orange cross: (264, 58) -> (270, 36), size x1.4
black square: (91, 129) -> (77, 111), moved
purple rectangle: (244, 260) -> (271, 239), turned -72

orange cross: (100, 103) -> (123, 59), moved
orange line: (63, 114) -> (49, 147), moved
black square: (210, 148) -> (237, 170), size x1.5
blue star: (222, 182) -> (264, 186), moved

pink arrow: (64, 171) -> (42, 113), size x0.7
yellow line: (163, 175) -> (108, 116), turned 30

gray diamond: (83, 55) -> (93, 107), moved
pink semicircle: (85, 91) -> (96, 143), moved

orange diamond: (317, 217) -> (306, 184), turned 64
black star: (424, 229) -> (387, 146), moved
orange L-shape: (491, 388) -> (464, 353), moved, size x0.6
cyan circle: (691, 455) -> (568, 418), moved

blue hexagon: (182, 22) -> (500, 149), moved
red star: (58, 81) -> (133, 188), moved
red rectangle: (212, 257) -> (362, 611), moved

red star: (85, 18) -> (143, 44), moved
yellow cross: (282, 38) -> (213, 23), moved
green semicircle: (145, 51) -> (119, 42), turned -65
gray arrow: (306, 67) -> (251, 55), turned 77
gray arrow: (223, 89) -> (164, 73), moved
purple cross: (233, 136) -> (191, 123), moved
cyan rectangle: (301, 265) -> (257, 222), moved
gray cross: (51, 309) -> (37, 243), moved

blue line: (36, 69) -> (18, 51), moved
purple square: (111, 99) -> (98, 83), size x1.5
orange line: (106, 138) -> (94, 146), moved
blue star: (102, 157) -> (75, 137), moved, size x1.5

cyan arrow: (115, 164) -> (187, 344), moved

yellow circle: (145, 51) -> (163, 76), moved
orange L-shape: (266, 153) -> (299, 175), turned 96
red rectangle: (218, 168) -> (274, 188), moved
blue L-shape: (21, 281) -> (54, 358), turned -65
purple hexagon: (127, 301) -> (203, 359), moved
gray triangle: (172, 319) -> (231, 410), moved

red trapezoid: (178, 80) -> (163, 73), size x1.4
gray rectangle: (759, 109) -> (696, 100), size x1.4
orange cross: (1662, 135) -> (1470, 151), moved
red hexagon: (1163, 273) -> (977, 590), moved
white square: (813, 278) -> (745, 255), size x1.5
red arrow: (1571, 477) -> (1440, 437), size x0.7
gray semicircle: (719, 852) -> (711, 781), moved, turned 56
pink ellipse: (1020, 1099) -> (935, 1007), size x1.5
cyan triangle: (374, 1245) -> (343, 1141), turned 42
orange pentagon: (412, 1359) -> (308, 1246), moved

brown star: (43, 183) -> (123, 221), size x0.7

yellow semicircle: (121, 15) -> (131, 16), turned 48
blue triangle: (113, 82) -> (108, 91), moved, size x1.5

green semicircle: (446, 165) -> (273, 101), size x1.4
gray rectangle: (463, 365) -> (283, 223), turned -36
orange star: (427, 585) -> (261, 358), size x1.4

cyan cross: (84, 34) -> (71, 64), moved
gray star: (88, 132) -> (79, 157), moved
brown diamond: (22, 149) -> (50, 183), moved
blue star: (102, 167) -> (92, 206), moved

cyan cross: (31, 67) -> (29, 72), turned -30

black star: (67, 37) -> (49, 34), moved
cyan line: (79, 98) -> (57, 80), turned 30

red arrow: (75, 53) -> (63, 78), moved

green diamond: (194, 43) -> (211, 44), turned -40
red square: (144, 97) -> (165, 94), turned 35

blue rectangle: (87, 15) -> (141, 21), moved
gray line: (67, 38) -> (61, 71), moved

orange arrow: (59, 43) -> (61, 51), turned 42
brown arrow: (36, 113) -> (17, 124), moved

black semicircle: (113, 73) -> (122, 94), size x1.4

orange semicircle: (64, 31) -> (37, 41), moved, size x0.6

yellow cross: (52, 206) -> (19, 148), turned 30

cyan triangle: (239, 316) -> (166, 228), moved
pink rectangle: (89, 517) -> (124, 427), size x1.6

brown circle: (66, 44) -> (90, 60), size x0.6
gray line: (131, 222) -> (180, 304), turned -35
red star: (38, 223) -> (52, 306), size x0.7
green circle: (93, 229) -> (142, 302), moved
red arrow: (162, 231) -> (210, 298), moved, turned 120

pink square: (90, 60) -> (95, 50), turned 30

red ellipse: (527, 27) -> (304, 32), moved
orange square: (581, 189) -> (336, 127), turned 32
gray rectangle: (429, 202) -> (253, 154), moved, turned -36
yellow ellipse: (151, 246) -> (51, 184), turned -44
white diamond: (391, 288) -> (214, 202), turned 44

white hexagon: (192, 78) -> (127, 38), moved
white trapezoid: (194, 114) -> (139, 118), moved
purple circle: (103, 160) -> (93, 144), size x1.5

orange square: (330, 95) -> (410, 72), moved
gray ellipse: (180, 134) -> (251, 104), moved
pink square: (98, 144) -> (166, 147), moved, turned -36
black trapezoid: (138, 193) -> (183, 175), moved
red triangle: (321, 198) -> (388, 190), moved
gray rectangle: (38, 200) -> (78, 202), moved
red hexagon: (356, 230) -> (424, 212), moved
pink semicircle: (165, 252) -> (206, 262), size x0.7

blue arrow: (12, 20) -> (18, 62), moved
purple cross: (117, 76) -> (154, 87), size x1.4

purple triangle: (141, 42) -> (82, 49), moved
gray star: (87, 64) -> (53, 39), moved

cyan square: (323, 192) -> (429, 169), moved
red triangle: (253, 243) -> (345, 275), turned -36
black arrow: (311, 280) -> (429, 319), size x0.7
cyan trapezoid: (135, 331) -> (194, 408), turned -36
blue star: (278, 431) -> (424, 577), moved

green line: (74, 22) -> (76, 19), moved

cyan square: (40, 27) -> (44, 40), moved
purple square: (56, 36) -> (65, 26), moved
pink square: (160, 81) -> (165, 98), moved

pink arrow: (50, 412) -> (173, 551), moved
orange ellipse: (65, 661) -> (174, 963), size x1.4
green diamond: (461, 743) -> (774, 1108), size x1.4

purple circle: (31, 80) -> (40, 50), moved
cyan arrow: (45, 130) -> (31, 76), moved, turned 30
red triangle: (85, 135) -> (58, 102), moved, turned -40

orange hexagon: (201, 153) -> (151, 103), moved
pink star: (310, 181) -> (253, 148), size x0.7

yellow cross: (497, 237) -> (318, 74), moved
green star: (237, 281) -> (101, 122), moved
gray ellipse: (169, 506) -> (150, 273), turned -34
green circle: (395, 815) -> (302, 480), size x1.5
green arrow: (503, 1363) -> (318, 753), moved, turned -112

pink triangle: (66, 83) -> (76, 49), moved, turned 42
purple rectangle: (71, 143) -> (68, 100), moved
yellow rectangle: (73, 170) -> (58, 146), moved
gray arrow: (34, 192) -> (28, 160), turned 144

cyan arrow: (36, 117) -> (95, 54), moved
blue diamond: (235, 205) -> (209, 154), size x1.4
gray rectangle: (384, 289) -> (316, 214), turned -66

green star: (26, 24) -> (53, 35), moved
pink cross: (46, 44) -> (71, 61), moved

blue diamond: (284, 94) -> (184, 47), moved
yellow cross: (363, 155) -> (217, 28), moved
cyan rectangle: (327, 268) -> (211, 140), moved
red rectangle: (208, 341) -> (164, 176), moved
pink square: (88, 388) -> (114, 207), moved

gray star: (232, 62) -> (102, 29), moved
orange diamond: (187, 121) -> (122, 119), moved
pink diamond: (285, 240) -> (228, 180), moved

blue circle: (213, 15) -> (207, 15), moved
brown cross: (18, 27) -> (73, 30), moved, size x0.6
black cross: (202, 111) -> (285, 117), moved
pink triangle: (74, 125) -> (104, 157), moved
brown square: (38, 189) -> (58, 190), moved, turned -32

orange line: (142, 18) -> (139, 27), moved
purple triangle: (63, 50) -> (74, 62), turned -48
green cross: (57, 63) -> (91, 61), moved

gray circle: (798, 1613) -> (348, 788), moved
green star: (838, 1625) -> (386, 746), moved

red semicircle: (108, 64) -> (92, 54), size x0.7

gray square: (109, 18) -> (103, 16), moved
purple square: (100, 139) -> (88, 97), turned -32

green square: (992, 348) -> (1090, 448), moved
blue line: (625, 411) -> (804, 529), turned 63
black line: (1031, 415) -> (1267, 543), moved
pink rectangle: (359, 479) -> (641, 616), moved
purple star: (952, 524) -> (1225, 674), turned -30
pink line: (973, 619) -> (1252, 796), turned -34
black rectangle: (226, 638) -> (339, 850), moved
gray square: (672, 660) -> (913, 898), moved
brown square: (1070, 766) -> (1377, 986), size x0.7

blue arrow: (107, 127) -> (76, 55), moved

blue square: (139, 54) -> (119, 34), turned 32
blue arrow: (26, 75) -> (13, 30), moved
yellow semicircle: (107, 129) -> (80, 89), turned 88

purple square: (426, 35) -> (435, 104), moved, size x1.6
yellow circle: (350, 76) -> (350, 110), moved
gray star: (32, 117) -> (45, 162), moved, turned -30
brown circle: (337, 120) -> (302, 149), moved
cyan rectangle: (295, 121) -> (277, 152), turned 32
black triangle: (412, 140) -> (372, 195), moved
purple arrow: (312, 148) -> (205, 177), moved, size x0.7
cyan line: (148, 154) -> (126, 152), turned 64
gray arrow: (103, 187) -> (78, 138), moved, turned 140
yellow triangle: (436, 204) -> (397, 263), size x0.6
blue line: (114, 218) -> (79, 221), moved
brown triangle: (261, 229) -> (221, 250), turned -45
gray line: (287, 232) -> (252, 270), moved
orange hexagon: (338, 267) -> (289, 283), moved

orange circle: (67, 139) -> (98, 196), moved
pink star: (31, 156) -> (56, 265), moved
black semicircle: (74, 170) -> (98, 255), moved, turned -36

# # # # #

▶ _The problem_
Restate word for word the entries above from the line with "cyan circle: (691, 455) -> (568, 418), moved" through the line with "cyan rectangle: (301, 265)", inclusive, leaving out everything else.

▶ _Solution for this problem_
cyan circle: (691, 455) -> (568, 418), moved

blue hexagon: (182, 22) -> (500, 149), moved
red star: (58, 81) -> (133, 188), moved
red rectangle: (212, 257) -> (362, 611), moved

red star: (85, 18) -> (143, 44), moved
yellow cross: (282, 38) -> (213, 23), moved
green semicircle: (145, 51) -> (119, 42), turned -65
gray arrow: (306, 67) -> (251, 55), turned 77
gray arrow: (223, 89) -> (164, 73), moved
purple cross: (233, 136) -> (191, 123), moved
cyan rectangle: (301, 265) -> (257, 222), moved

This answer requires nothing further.